Extracted records
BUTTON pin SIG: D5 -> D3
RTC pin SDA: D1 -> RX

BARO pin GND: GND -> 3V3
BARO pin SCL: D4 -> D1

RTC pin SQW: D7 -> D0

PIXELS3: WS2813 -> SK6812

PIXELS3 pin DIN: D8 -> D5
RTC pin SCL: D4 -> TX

---

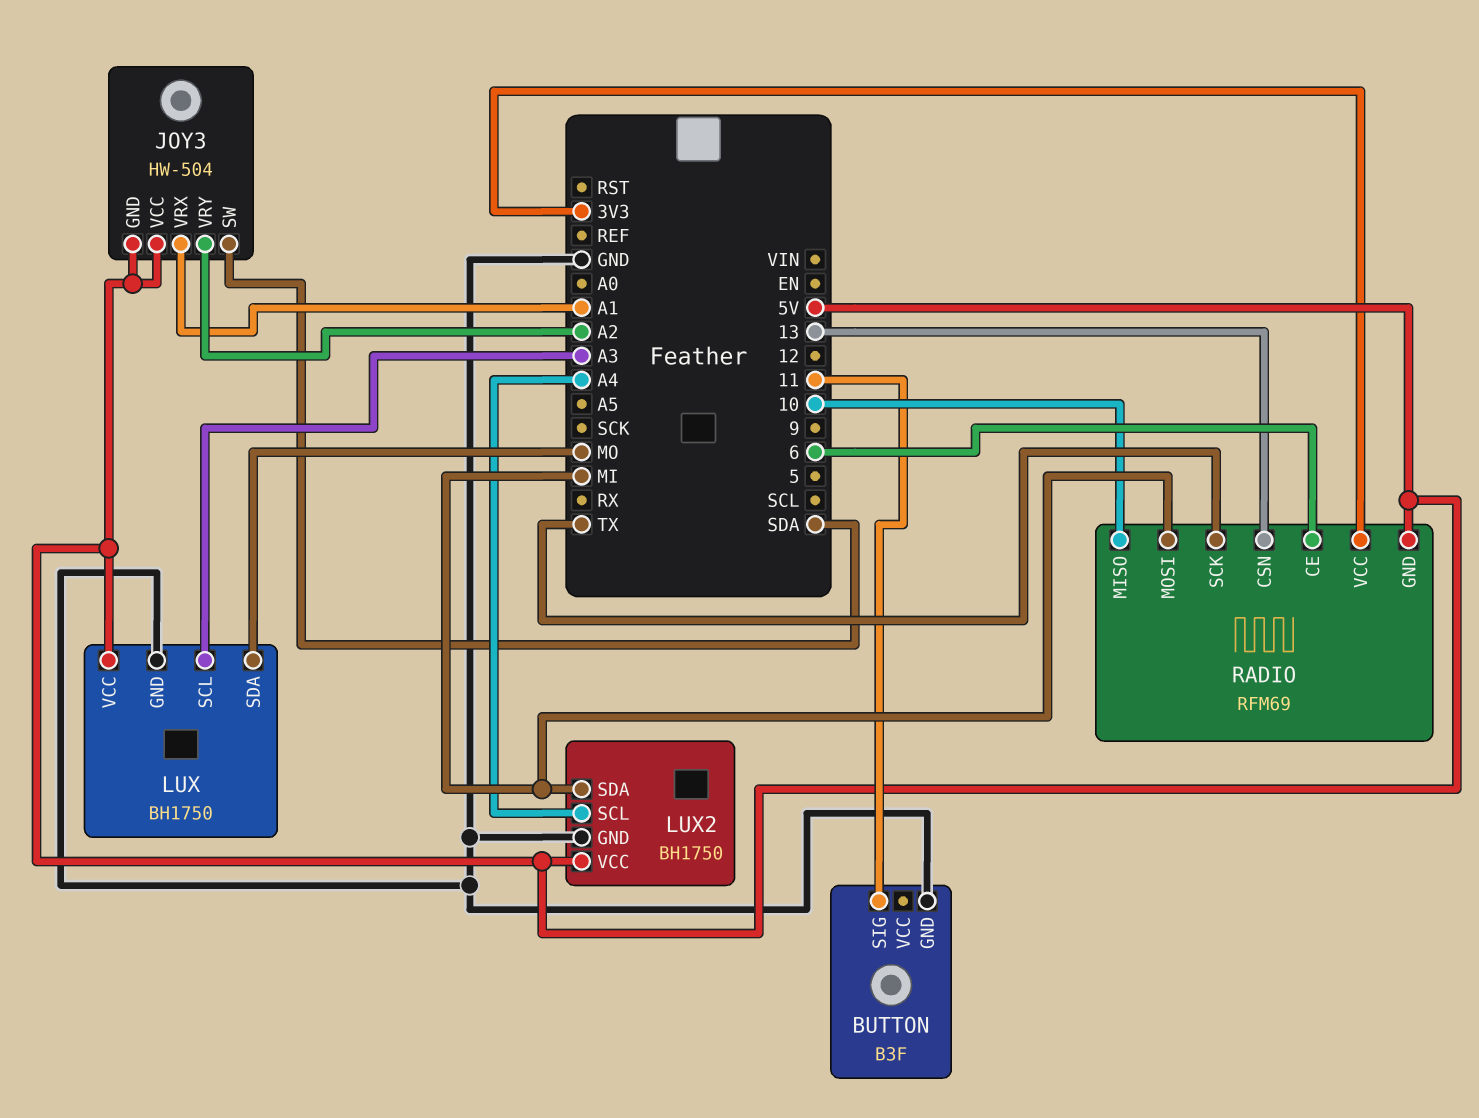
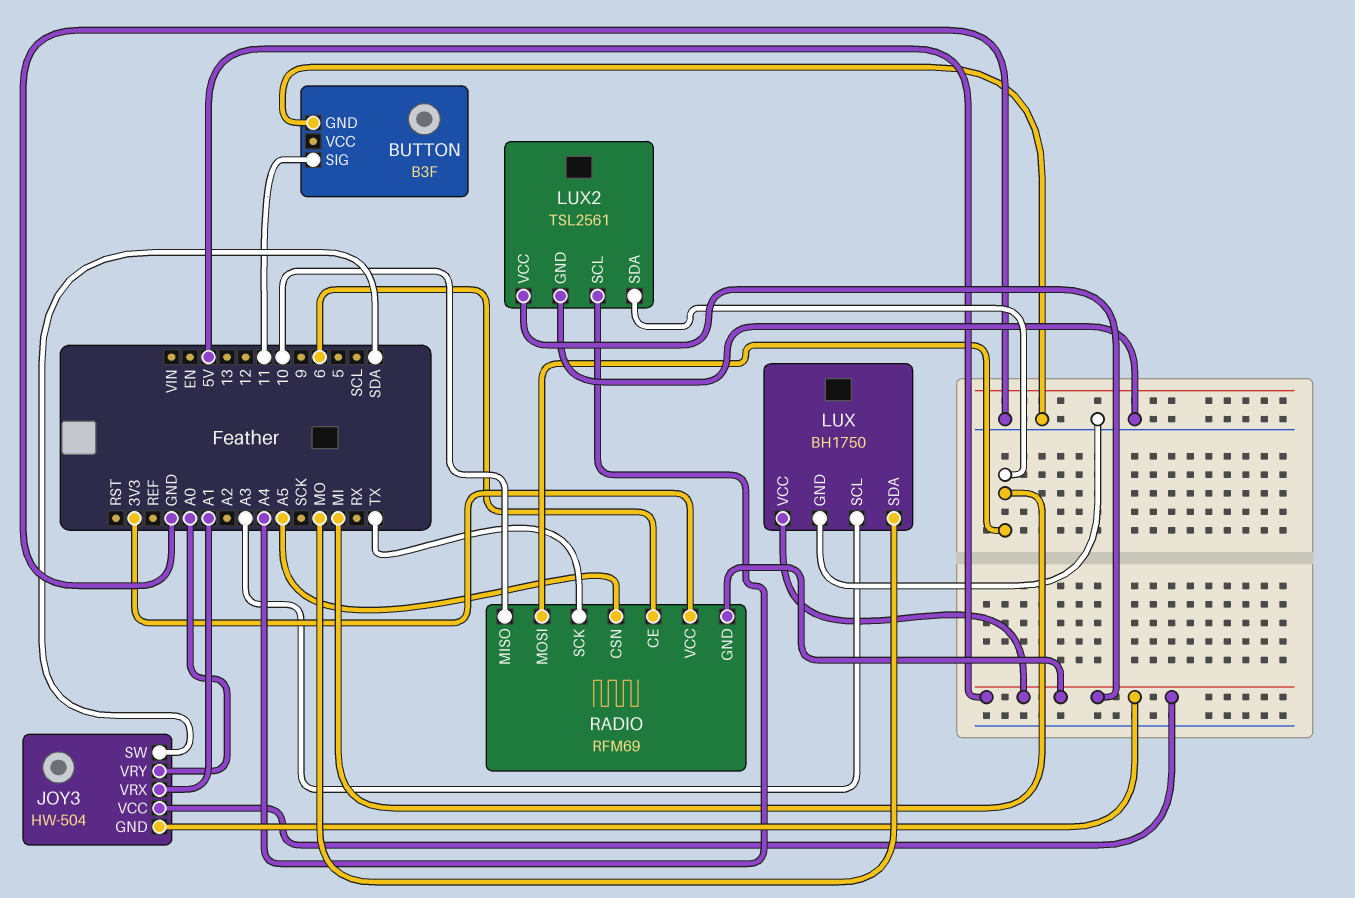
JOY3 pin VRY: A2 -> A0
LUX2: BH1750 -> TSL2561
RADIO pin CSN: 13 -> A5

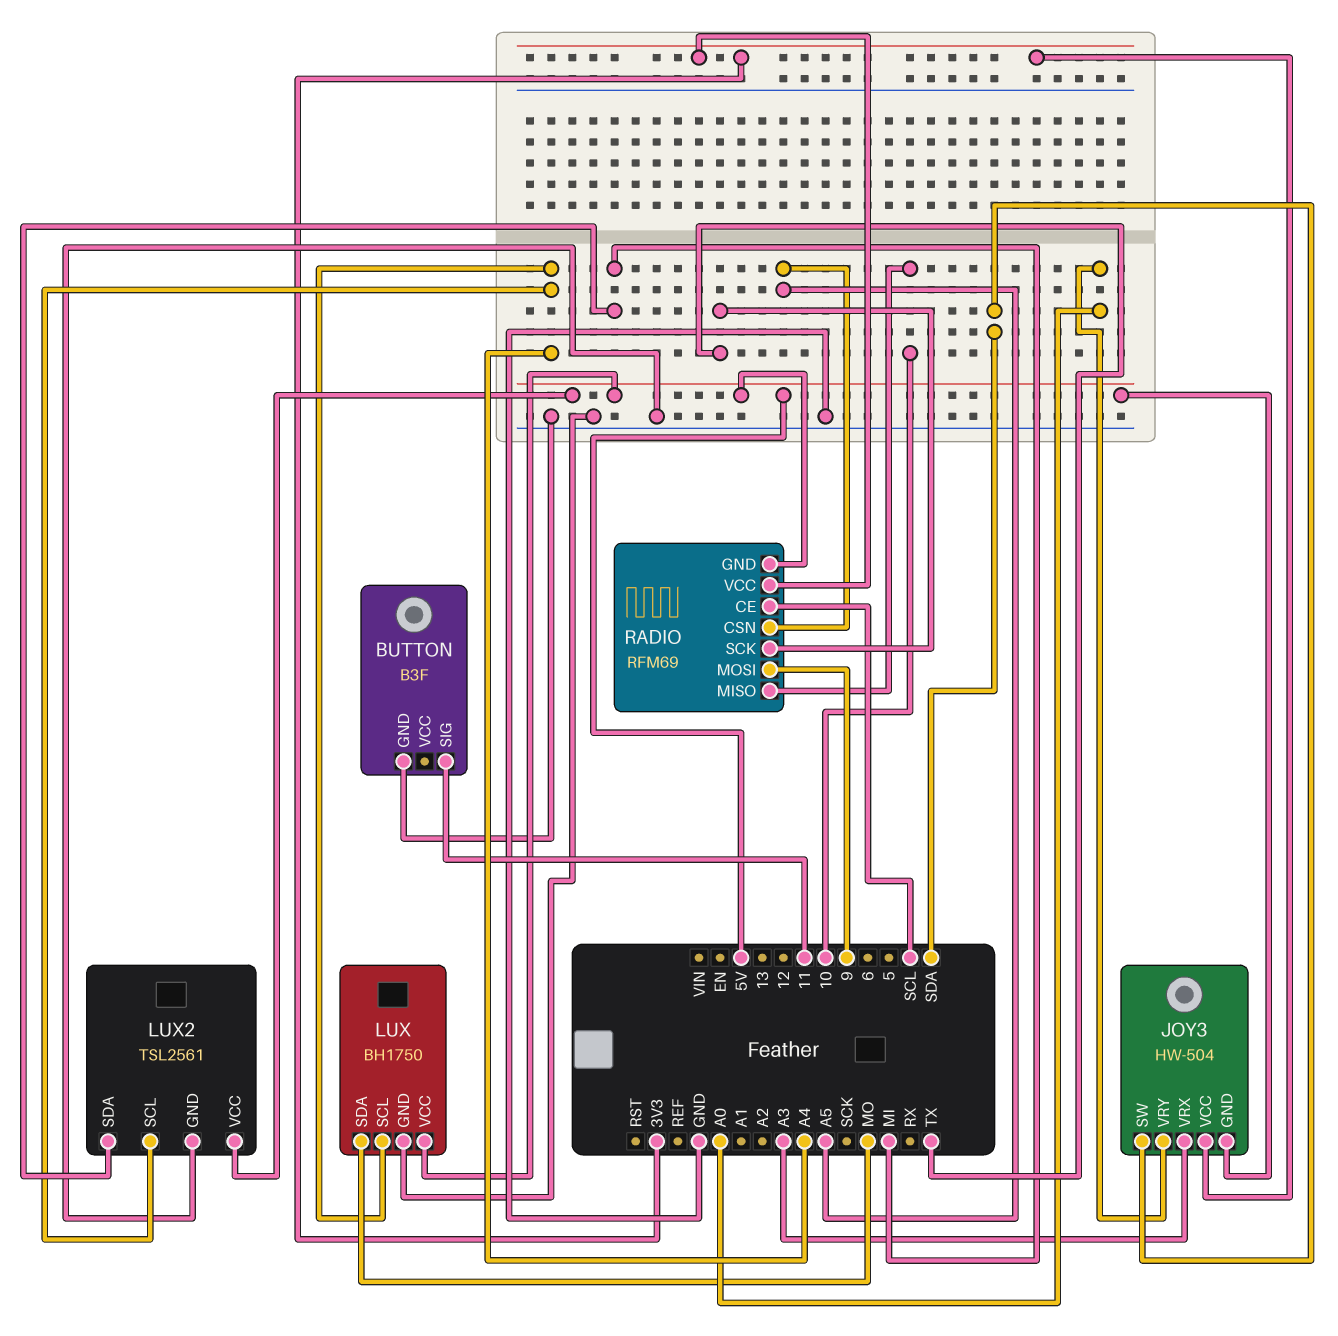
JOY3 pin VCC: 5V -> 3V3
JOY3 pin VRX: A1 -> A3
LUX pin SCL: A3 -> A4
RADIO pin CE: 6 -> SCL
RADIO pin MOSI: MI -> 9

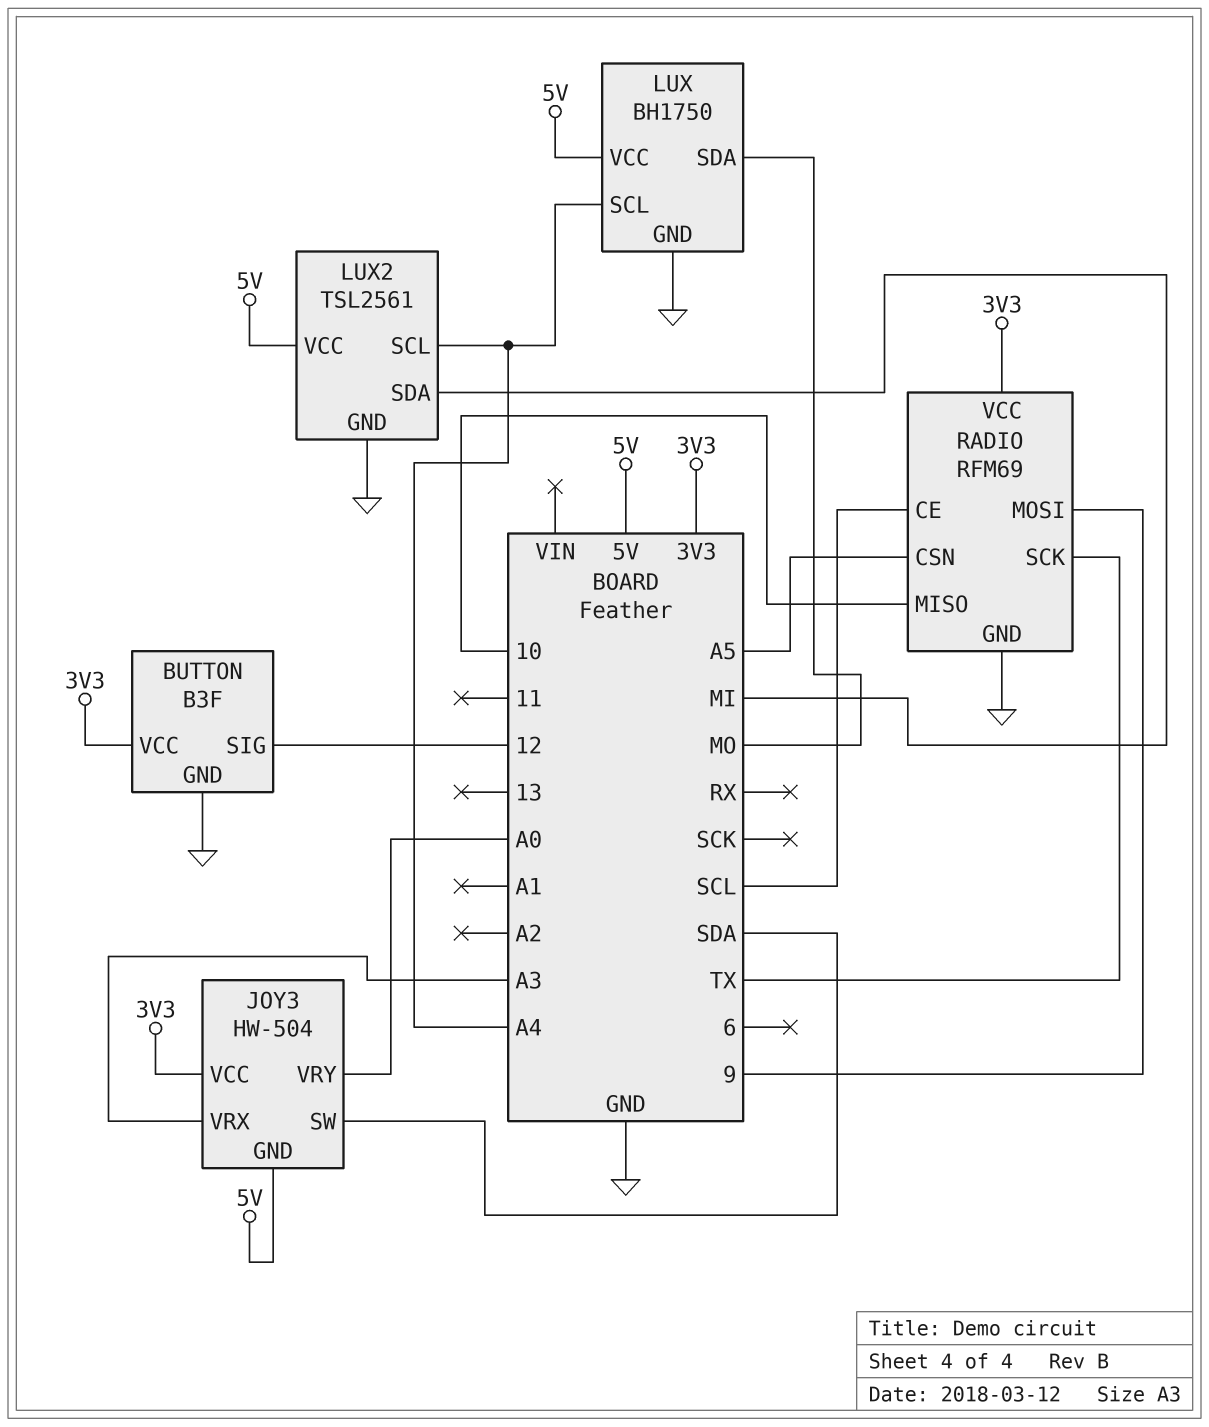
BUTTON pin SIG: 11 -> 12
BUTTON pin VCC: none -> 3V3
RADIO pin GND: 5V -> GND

Your assignment
Your answer should be only the number of lines, in the entries above, that include "BARO".

Task response
2